Pull out every line below that contains the string "grace", and treat uppercase and lowercase as different.

· · · ·

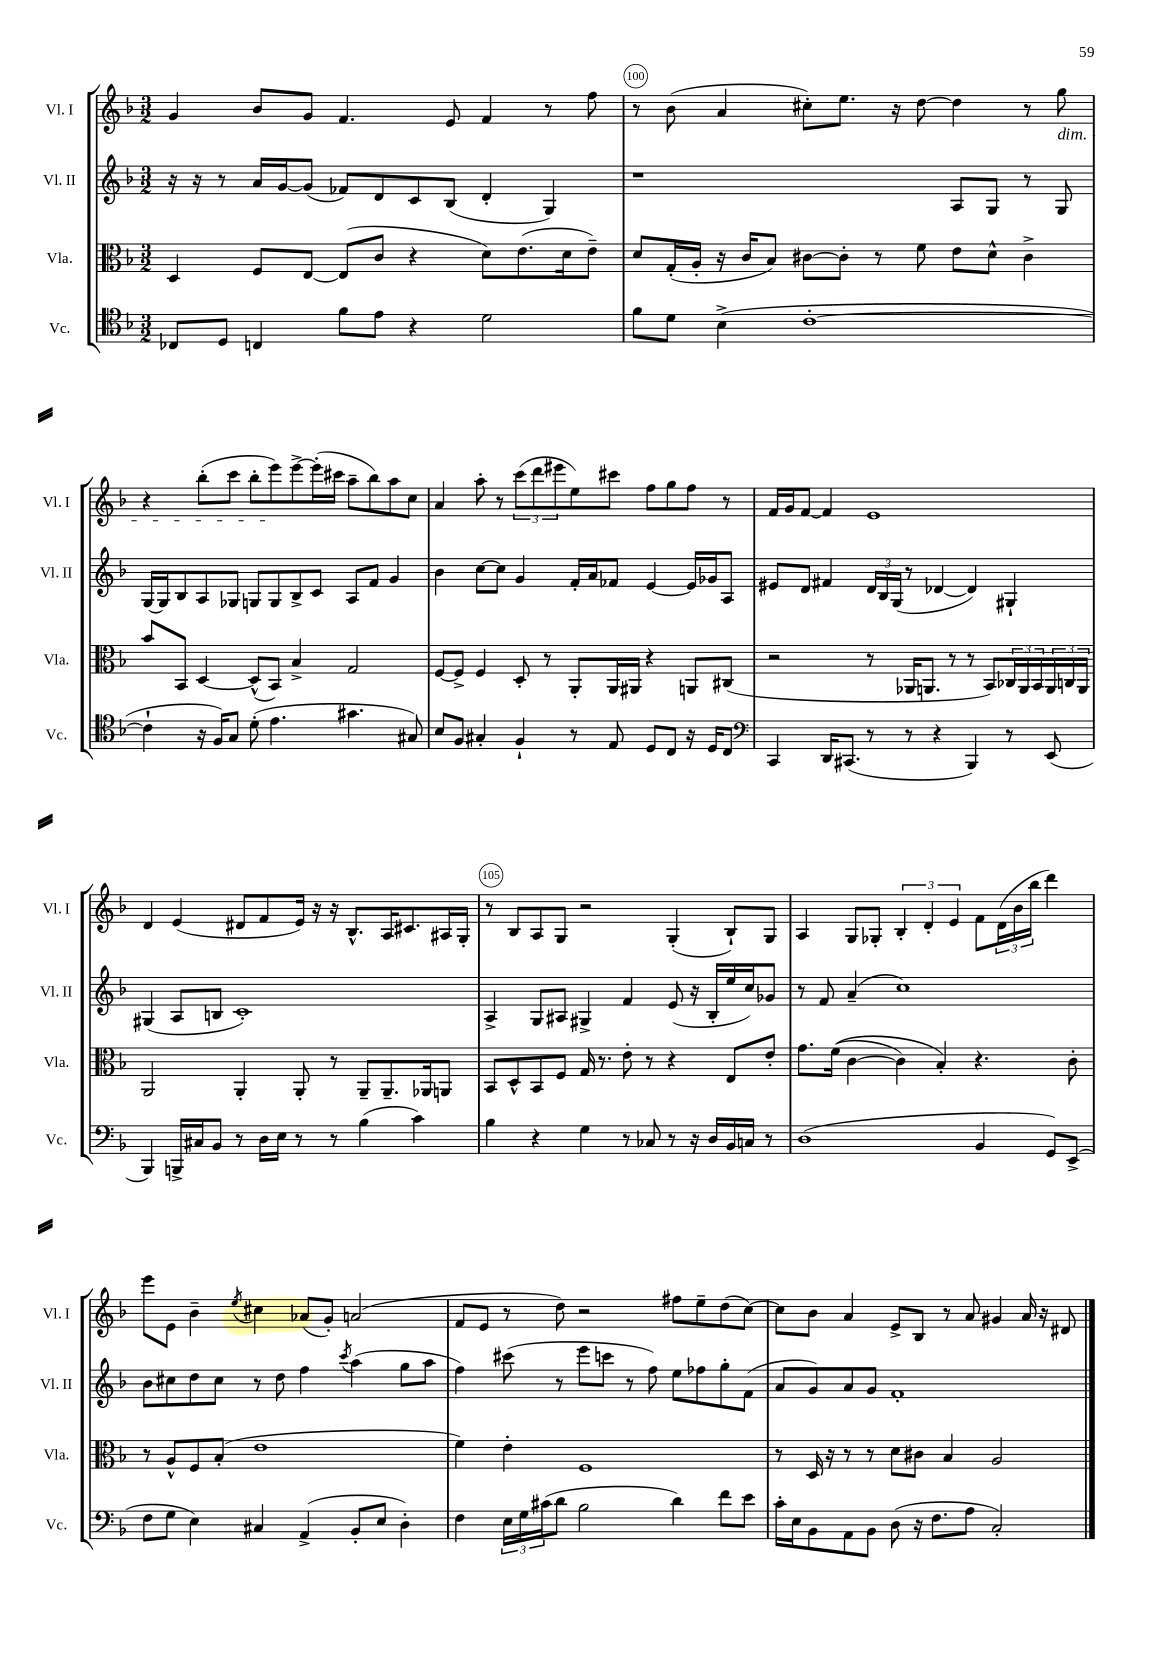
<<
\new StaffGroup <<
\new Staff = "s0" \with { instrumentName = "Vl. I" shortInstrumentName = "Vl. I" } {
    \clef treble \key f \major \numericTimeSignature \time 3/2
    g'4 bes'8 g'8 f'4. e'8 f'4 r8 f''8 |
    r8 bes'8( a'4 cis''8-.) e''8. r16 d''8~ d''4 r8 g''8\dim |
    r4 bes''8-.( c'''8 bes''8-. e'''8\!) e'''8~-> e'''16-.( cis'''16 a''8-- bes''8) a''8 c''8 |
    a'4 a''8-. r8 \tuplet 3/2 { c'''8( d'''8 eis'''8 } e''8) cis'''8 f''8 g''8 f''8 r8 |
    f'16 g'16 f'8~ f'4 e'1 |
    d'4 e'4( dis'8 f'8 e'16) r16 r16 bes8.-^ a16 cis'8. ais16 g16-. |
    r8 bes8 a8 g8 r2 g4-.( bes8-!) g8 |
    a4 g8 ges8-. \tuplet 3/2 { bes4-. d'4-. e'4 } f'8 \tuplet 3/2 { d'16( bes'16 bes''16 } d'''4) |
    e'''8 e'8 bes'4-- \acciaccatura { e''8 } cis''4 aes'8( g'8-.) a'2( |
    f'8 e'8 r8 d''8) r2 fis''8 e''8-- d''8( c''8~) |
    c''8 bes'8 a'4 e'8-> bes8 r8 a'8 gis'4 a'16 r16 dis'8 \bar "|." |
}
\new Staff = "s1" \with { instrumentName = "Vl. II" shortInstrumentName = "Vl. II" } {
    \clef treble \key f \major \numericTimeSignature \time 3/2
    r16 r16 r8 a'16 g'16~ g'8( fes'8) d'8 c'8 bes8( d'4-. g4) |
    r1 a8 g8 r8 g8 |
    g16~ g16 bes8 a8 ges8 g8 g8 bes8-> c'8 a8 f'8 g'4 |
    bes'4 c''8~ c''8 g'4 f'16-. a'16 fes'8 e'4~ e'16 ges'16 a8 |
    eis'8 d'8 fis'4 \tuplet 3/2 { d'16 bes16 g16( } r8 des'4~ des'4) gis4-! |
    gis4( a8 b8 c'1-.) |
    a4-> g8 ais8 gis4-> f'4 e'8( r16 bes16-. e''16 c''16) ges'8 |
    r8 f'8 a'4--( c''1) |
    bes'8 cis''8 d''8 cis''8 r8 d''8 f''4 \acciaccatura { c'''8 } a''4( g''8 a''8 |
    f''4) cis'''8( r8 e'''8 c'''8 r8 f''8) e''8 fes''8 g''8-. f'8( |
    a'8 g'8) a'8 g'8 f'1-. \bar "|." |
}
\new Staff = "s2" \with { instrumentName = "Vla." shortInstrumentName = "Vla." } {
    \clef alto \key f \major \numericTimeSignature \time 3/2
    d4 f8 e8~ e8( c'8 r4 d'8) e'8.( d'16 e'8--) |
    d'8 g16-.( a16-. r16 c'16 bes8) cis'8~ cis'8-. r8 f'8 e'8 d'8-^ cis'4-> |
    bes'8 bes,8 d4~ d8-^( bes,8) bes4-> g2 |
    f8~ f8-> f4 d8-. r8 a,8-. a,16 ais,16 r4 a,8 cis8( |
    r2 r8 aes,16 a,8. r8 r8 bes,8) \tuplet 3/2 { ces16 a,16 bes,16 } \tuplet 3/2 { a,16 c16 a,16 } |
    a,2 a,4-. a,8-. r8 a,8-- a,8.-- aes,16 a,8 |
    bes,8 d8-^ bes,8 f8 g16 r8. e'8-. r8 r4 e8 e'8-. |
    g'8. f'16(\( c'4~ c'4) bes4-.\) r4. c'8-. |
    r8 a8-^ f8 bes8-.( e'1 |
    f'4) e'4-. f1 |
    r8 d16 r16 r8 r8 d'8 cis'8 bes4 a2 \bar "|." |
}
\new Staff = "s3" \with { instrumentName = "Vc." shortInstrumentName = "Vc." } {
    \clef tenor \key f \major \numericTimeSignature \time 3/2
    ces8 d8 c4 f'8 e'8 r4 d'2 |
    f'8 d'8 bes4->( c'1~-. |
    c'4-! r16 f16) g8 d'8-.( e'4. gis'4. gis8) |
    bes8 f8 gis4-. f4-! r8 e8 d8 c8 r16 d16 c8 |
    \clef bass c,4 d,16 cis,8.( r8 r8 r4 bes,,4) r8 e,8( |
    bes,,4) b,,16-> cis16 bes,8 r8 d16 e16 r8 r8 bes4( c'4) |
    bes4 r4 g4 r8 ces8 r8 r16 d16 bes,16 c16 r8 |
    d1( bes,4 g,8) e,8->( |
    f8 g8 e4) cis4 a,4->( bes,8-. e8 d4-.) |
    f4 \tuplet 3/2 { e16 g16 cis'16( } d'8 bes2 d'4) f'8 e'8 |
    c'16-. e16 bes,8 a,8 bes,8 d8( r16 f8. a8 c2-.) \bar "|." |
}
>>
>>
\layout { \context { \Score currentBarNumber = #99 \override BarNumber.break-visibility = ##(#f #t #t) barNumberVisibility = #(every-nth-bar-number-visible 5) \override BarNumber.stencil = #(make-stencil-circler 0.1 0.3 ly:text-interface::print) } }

· · · ·

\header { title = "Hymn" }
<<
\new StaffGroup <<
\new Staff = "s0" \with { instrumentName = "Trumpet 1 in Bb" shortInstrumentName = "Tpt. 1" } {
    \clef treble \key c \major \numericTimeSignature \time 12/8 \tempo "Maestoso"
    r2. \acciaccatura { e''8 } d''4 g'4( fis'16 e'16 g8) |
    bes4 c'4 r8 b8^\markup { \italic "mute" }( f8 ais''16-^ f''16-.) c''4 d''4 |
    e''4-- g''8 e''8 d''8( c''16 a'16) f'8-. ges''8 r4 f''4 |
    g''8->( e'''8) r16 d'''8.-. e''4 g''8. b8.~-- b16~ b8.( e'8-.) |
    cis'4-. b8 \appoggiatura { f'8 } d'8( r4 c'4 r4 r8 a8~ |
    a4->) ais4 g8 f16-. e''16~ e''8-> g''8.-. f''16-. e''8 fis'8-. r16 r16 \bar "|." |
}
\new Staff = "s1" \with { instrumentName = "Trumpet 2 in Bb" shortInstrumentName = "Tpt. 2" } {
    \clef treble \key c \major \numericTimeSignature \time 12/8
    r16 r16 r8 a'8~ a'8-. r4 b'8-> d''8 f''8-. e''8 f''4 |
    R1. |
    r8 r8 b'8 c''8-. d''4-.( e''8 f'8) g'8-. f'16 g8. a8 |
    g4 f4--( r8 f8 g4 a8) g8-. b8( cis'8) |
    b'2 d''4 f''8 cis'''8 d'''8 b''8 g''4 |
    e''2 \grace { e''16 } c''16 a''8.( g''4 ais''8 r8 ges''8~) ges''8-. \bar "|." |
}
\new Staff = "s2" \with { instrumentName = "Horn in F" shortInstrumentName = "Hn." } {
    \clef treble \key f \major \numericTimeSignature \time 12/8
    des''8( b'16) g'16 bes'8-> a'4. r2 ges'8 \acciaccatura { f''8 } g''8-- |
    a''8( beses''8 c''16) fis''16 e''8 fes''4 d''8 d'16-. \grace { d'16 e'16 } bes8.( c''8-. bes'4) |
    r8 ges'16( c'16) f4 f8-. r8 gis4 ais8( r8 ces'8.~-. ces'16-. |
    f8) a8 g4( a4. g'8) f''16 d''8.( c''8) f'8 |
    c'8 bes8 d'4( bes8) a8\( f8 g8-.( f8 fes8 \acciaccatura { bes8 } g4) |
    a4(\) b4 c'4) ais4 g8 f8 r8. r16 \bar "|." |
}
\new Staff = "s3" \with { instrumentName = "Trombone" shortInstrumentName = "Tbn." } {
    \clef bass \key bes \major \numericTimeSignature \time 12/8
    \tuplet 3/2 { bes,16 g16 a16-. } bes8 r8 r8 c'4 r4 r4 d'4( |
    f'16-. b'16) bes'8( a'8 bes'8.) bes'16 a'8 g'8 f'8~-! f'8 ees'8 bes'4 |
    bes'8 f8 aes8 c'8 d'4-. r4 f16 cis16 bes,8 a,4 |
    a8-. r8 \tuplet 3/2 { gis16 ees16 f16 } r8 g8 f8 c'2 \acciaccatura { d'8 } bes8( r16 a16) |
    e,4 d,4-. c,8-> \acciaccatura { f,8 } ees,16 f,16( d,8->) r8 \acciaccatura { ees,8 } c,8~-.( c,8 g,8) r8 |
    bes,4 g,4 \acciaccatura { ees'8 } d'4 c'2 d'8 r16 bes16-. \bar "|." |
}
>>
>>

· · · ·

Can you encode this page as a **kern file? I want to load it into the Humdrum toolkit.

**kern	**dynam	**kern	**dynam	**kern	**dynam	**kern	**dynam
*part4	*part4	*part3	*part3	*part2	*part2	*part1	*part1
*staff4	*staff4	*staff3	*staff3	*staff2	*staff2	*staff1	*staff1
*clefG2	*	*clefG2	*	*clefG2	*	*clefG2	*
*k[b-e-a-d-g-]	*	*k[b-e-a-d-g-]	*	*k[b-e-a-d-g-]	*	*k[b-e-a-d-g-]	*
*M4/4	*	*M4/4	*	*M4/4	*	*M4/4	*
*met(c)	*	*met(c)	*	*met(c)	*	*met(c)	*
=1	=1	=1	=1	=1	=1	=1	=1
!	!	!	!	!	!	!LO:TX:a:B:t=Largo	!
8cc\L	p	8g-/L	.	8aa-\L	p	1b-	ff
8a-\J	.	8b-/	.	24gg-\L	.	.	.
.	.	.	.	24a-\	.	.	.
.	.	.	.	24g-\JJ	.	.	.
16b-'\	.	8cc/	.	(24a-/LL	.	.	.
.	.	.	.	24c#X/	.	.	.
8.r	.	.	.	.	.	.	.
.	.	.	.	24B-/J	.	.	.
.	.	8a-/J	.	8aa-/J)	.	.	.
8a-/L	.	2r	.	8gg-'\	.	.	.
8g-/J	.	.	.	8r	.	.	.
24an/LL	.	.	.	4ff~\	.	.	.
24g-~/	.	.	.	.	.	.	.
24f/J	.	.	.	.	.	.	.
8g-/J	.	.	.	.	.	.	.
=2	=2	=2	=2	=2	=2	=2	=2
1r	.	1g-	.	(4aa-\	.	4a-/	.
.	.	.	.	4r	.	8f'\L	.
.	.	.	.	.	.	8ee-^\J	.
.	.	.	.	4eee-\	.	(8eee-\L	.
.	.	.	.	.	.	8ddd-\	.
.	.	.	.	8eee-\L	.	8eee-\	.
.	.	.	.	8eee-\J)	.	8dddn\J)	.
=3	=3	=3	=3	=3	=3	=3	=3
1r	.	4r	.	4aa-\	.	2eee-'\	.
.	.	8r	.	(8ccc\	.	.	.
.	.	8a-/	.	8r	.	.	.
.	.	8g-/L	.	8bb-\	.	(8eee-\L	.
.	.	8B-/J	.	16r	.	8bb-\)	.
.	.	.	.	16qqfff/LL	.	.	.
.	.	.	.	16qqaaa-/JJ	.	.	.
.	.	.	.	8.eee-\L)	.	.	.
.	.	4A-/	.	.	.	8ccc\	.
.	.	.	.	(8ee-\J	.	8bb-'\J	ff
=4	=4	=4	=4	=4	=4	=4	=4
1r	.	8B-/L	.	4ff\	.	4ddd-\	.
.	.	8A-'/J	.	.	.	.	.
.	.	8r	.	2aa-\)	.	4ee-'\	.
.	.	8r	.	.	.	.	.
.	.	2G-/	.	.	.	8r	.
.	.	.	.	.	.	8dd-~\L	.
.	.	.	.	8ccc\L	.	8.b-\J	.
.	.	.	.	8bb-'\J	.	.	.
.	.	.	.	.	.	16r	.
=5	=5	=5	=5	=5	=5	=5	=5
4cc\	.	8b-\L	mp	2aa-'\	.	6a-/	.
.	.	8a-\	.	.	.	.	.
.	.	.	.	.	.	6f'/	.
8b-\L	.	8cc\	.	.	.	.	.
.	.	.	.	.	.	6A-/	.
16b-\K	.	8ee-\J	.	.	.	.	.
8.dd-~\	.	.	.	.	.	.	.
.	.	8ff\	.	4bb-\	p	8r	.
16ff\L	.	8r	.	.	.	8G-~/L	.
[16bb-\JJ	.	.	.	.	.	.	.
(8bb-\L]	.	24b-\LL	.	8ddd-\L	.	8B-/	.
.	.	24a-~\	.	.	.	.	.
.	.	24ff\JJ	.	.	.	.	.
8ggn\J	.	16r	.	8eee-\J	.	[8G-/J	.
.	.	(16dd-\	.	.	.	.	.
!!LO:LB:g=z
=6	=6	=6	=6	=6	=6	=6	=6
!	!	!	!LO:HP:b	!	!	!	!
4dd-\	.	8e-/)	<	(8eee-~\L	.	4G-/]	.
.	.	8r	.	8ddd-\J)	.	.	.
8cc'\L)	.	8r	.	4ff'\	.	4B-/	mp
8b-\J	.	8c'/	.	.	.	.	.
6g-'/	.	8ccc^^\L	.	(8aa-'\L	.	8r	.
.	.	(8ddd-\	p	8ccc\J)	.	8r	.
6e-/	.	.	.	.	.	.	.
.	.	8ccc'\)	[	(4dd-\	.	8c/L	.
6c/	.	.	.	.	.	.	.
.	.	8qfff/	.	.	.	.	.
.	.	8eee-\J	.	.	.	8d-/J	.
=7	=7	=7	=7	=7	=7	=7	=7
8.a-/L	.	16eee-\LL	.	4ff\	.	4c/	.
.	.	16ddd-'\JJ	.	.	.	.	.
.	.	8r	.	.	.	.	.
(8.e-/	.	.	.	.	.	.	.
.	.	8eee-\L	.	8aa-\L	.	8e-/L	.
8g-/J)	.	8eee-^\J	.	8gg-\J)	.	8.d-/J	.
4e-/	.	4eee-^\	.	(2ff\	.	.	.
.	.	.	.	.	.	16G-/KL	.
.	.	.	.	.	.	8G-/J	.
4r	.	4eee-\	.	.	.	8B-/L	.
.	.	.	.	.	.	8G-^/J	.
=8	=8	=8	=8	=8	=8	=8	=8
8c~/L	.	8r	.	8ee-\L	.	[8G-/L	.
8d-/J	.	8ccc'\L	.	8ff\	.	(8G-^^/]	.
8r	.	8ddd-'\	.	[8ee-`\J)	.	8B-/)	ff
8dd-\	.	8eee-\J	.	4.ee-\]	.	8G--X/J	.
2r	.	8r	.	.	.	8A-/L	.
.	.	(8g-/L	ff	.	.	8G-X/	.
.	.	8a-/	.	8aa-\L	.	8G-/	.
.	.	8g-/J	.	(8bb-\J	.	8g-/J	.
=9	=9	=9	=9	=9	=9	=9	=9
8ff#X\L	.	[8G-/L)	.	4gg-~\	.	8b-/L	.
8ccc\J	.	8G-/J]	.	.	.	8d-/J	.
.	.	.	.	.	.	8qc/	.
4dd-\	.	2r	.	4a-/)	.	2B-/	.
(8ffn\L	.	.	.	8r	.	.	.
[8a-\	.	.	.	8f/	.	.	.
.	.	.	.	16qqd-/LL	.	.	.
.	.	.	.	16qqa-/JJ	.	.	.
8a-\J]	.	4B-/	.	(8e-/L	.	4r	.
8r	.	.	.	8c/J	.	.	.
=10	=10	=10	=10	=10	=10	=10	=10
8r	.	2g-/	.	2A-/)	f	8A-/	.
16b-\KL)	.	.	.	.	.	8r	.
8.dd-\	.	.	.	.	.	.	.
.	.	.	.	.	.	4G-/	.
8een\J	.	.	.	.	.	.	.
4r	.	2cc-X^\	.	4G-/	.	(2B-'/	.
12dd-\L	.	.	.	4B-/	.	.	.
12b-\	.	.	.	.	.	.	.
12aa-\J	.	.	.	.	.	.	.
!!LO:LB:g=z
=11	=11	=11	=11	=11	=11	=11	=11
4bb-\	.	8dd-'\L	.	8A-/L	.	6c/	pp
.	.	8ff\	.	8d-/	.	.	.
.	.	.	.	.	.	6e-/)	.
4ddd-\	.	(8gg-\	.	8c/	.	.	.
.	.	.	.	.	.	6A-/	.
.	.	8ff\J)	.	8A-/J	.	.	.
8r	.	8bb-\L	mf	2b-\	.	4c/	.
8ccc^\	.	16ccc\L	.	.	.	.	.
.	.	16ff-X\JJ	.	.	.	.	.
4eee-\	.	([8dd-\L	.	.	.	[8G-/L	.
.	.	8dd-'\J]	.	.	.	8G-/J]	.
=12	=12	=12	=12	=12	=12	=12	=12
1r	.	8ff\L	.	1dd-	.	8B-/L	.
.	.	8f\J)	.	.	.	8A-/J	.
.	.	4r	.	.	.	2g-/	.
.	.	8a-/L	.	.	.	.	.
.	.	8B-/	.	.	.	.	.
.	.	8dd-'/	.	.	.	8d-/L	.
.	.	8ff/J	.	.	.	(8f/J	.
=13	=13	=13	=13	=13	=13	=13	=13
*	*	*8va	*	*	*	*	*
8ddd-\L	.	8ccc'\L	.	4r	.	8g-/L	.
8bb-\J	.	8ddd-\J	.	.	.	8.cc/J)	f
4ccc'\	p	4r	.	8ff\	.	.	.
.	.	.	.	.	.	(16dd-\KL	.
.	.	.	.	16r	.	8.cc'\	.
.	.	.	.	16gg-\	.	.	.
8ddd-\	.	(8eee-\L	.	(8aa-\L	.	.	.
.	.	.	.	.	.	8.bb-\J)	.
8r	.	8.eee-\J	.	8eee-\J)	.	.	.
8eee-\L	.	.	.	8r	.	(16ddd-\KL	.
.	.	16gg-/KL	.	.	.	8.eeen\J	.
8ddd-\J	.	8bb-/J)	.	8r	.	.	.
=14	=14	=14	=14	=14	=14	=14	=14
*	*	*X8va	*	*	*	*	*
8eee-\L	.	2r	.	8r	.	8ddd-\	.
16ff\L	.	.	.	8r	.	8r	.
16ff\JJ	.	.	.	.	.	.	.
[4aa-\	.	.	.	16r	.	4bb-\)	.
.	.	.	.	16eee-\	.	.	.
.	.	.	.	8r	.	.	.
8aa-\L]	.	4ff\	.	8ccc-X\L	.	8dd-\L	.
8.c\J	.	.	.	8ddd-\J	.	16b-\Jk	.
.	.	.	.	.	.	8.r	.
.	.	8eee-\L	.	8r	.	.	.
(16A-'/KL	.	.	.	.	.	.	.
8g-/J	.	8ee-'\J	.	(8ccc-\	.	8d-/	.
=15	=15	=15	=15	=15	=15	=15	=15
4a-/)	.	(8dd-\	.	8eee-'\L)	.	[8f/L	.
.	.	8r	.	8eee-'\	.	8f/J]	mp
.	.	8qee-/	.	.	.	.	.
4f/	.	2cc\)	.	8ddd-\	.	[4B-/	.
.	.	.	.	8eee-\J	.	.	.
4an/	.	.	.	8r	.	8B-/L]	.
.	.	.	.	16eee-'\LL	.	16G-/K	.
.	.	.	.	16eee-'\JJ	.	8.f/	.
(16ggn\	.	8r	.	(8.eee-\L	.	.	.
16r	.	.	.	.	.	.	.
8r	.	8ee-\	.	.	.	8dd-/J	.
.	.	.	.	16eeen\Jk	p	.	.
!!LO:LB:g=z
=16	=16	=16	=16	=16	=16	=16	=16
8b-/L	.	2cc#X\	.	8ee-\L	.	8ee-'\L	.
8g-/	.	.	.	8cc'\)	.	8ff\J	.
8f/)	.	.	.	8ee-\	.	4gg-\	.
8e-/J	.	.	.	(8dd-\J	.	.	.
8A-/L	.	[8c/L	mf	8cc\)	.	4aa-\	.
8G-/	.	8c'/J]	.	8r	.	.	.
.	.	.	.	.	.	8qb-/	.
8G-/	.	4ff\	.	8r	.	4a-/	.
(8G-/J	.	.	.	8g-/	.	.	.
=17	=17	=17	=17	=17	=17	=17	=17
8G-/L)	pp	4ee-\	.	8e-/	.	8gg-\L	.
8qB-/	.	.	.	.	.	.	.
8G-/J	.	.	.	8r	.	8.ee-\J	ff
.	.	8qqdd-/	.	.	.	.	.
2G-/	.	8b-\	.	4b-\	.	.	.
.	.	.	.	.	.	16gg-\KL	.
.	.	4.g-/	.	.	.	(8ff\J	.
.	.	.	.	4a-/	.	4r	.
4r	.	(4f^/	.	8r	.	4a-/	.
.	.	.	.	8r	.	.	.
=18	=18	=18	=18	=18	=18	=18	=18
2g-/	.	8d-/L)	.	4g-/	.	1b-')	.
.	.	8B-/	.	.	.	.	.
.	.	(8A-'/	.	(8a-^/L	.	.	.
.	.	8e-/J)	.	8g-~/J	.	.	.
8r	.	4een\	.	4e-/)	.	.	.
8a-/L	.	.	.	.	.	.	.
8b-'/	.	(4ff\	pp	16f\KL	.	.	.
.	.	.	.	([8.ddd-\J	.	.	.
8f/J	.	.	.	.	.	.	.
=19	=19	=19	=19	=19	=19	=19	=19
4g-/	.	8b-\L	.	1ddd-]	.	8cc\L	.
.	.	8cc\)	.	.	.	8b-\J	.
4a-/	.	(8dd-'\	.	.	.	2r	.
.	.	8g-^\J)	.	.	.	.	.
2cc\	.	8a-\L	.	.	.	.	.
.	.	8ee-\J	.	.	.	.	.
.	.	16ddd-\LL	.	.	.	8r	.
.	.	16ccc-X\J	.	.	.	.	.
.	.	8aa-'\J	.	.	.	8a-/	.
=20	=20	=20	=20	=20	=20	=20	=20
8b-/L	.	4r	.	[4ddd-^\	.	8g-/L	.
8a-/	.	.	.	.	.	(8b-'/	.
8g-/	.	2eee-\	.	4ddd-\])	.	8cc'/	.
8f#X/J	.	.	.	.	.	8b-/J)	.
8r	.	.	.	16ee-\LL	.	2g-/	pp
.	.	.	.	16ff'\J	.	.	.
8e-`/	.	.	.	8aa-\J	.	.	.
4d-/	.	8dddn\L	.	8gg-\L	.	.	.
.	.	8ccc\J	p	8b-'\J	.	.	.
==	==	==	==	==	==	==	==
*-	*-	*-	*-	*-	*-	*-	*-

· · · ·

Task output |
    e''2 \grace { e''16 } c''16 a''8.( g''4 ais''8 r8 ges''8~) ges''8-. \bar "|." |
    a''8( beses''8 c''16) fis''16 e''8 fes''4 d''8 d'16-. \grace { d'16 e'16 } bes8.( c''8-. bes'4) |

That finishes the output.